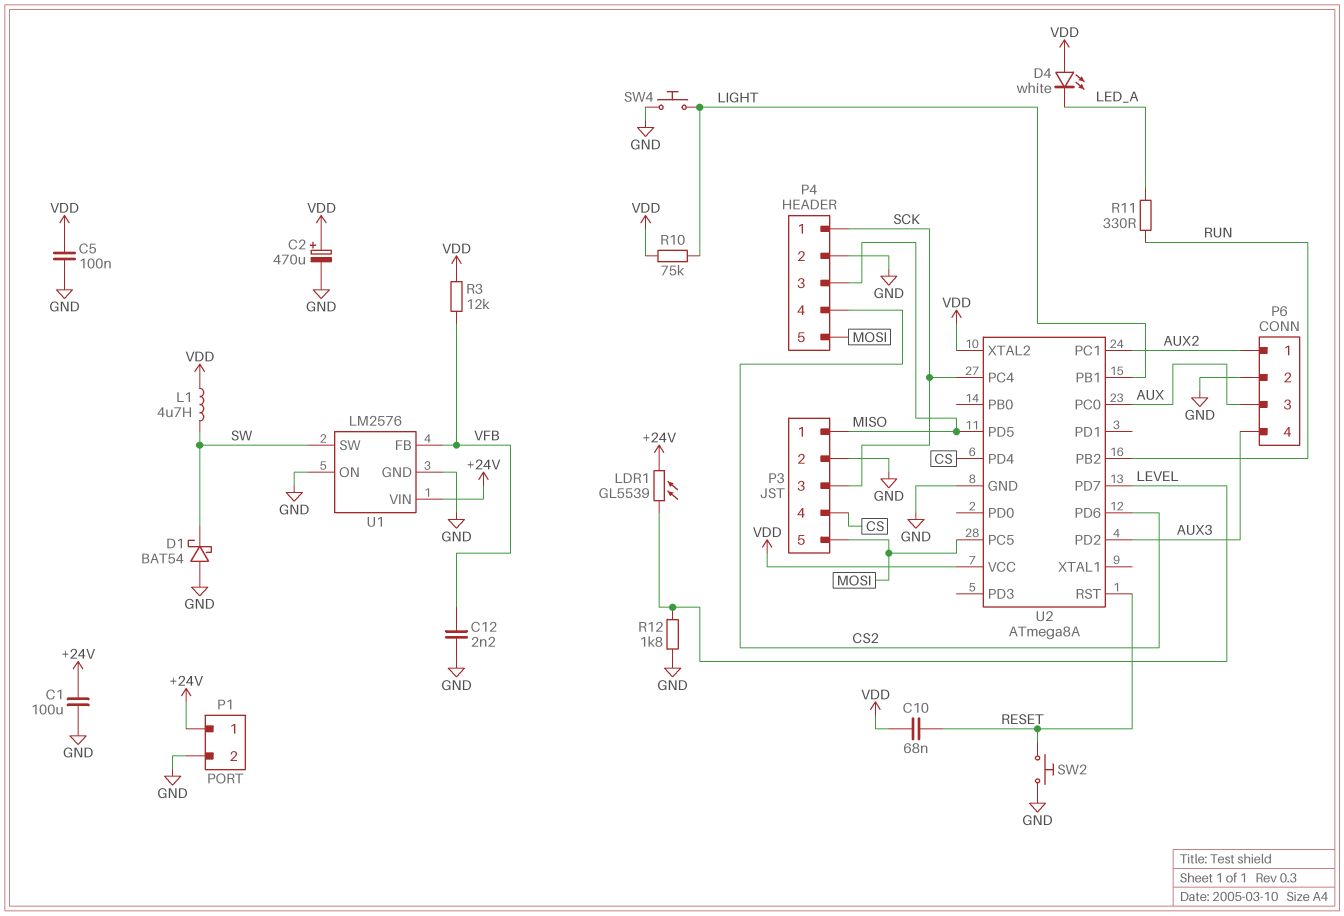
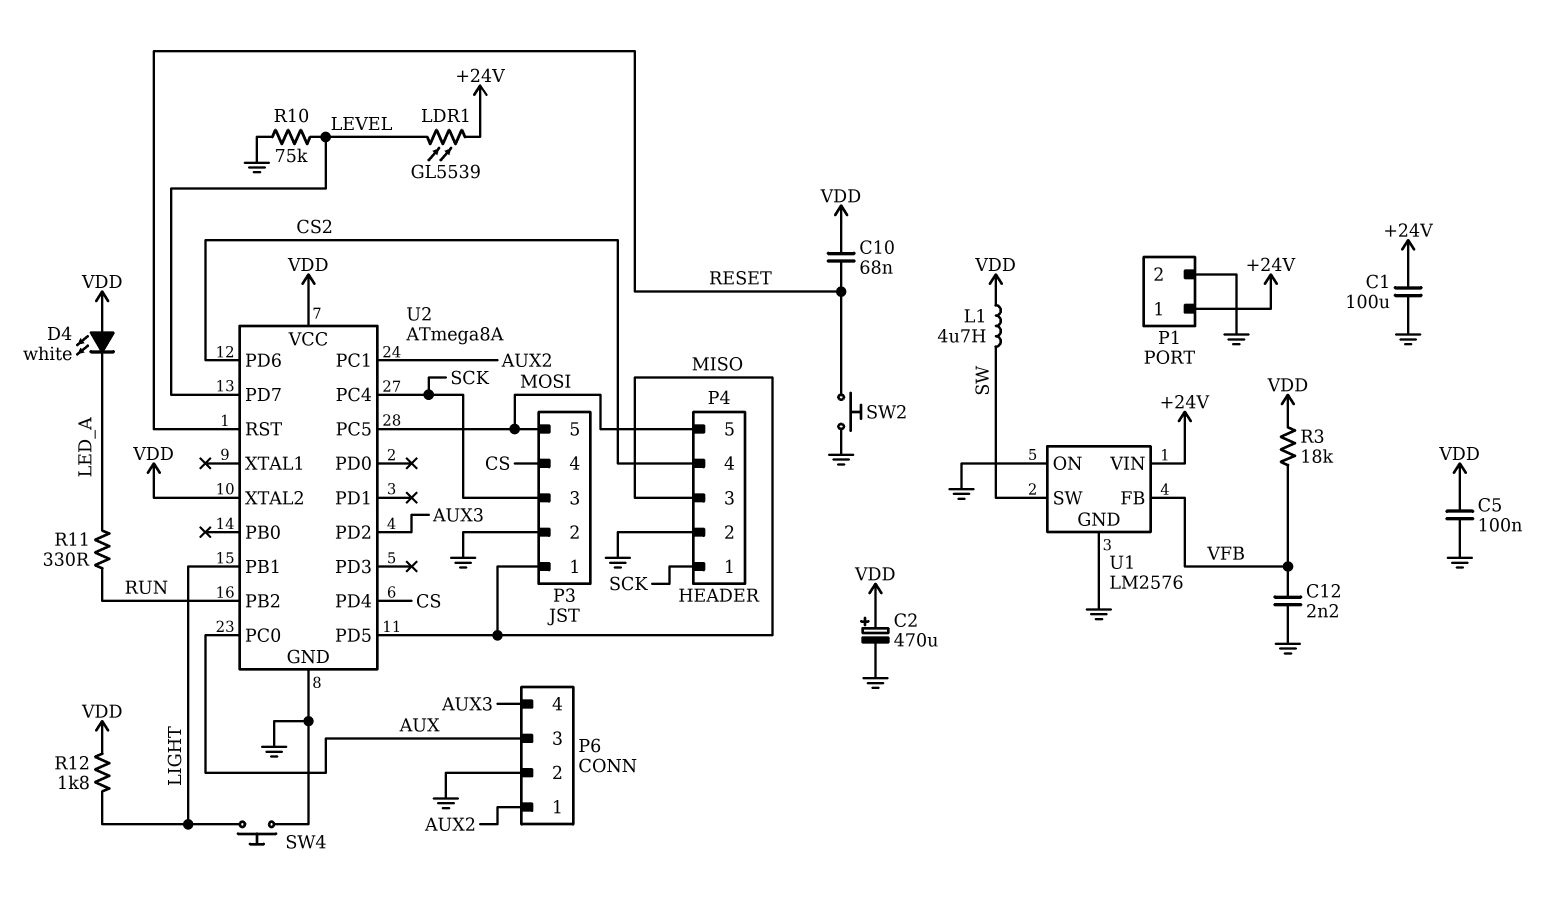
D1: schottky BAT54 (A GND, K SW) -> none
R3: 12k (VDD, VFB) -> 18k (VDD, VFB)
R10: 75k (LIGHT, VDD) -> 75k (GND, LEVEL)
R12: 1.8k (GND, LEVEL) -> 1.8k (LIGHT, VDD)

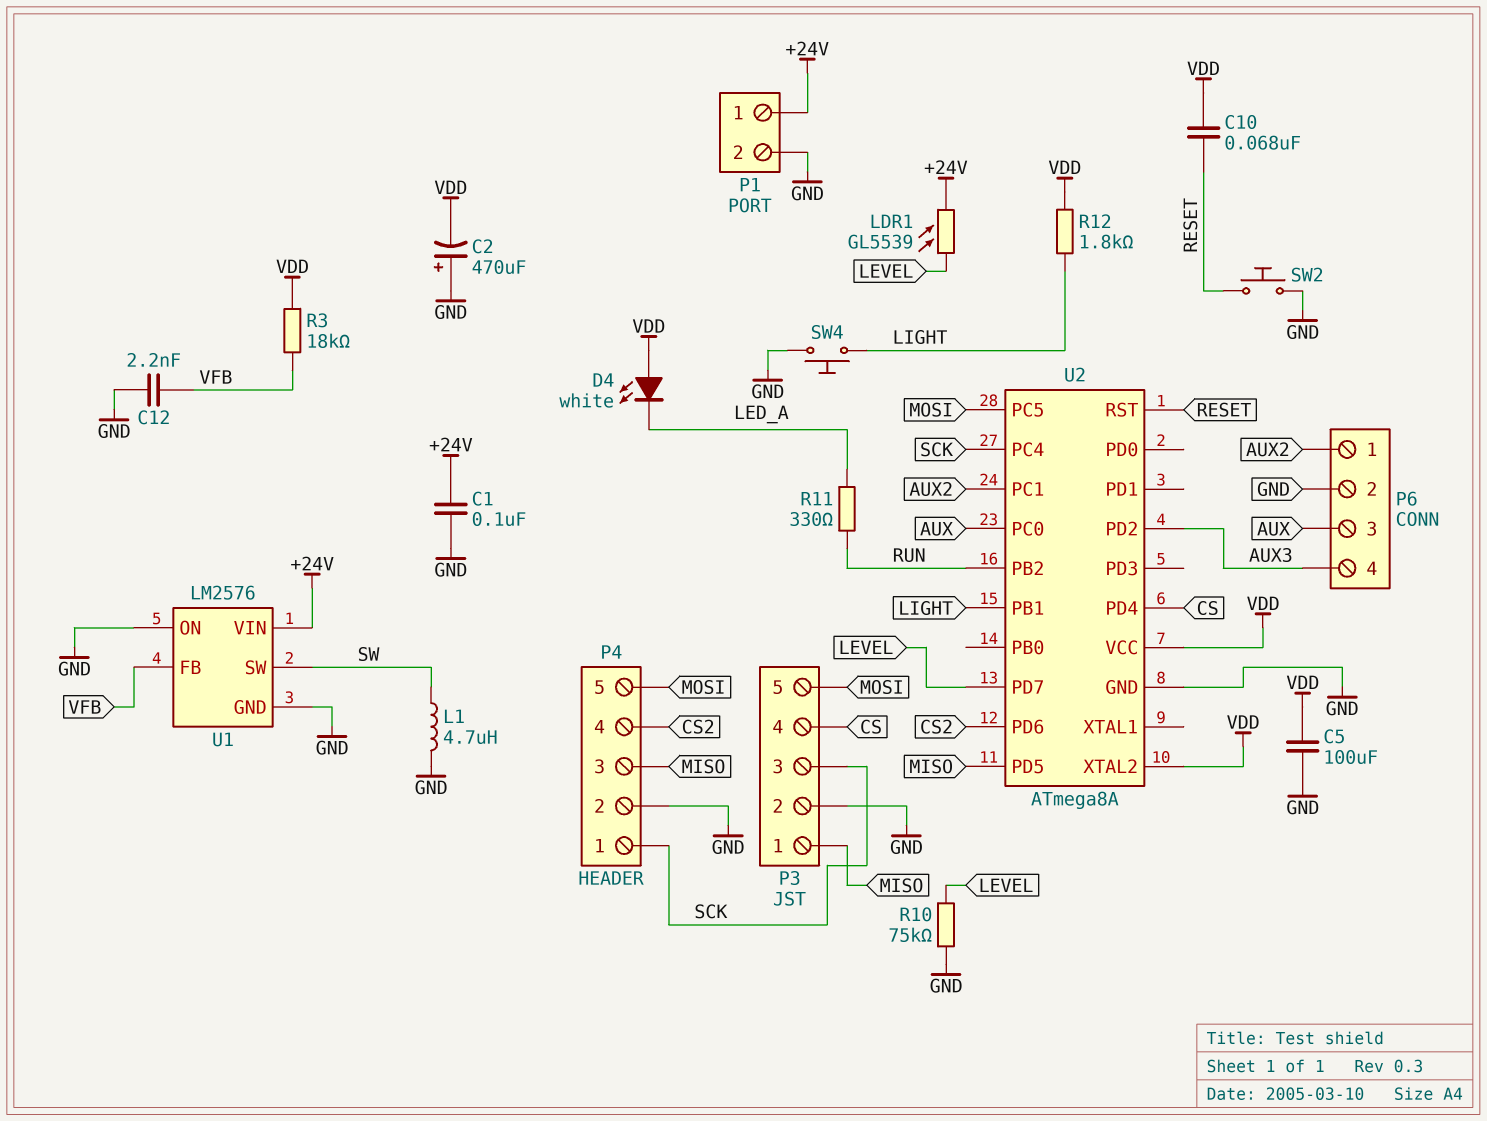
C1: 100uF (+24V, GND) -> 100nF (+24V, GND)
C2: 470uF (plus VDD, minus GND) -> 470uF (plus GND, minus VDD)
C5: 100nF (GND, VDD) -> 100uF (GND, VDD)
L1: 4.7uH (SW, VDD) -> 4.7uH (GND, SW)

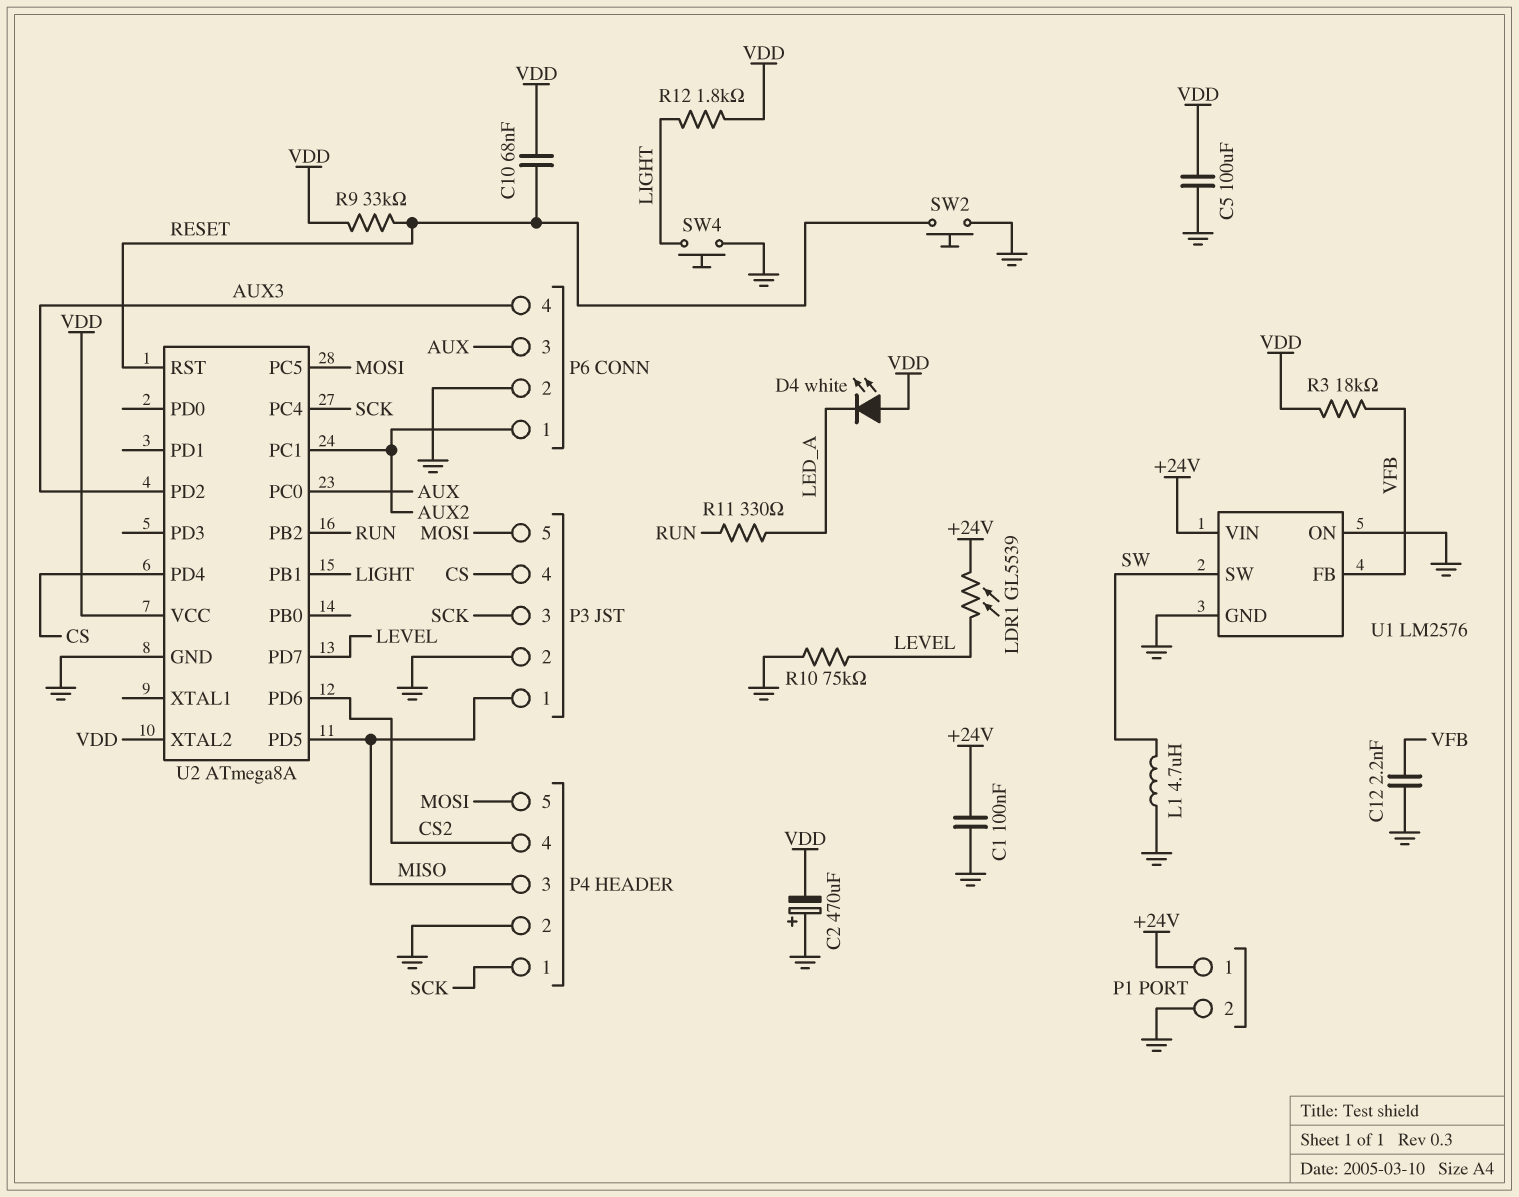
R9: none -> 33k (RESET, VDD)

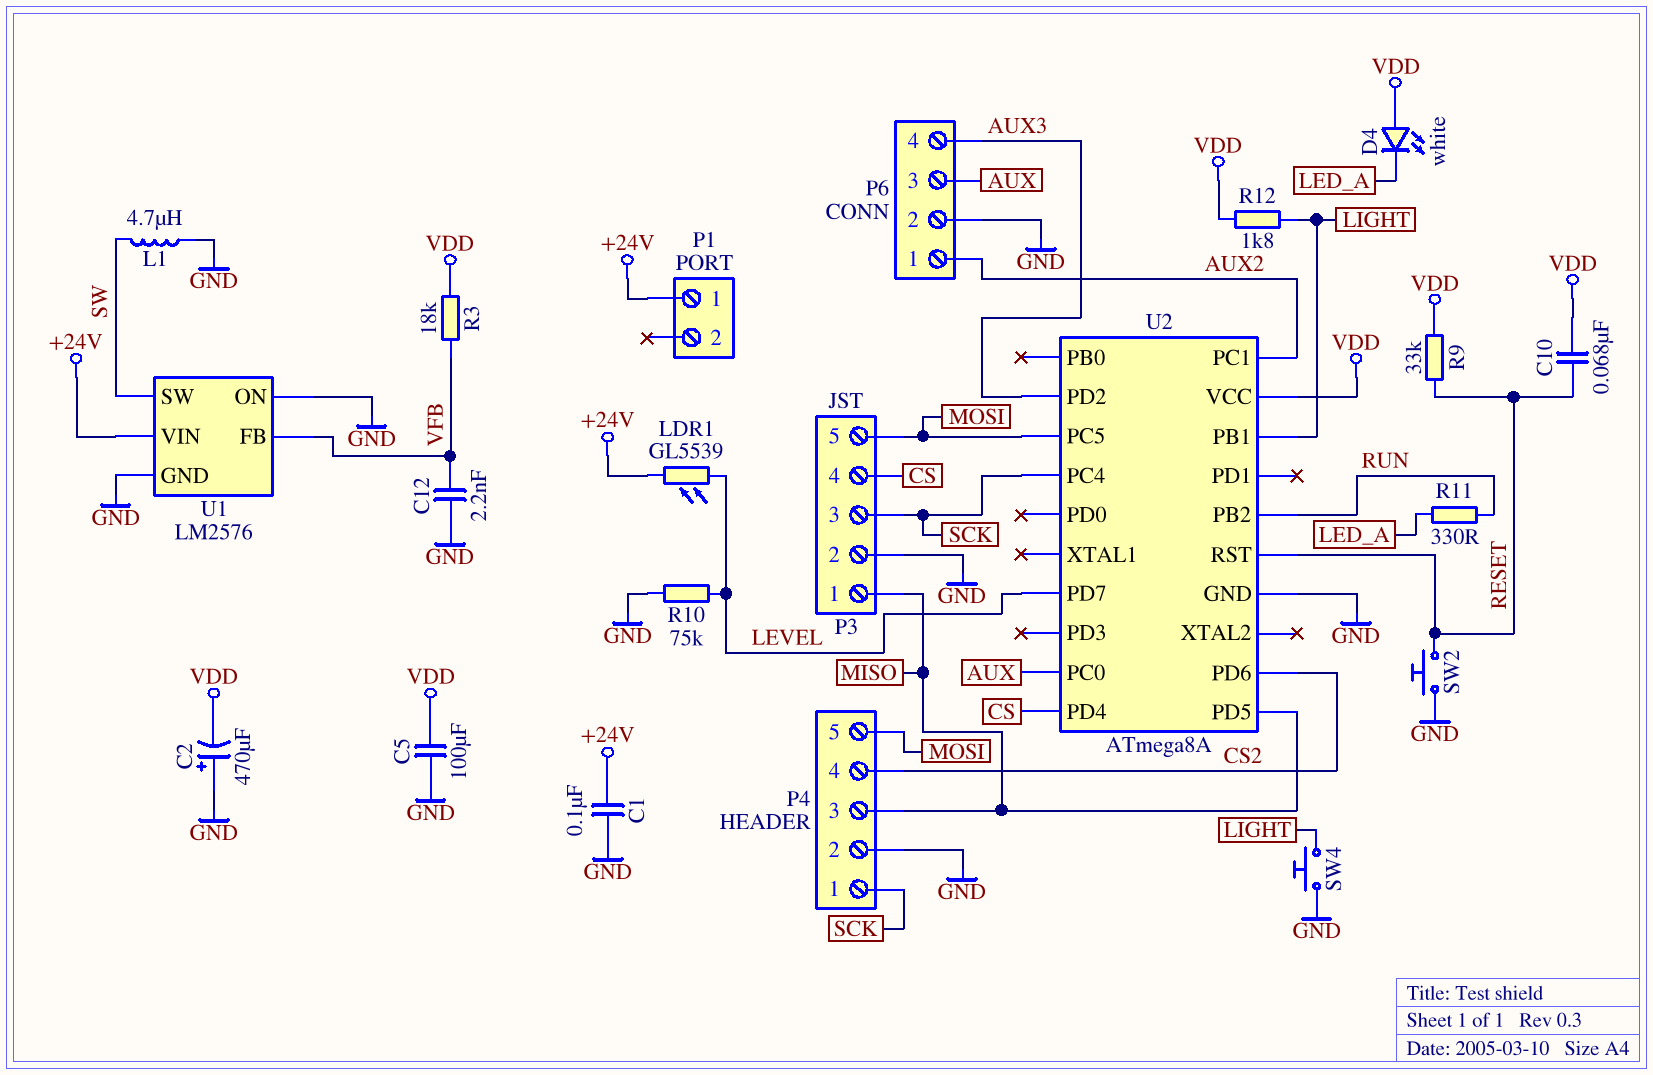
P1 pin 2: GND -> none
U2 pin XTAL2: VDD -> none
· · · · ·
• _WHAT THE EXERCISE ASKS_:
Count the lines of the material holding "none". Report the number alone.

• _ANSWER TO THE PROBLEM_:
4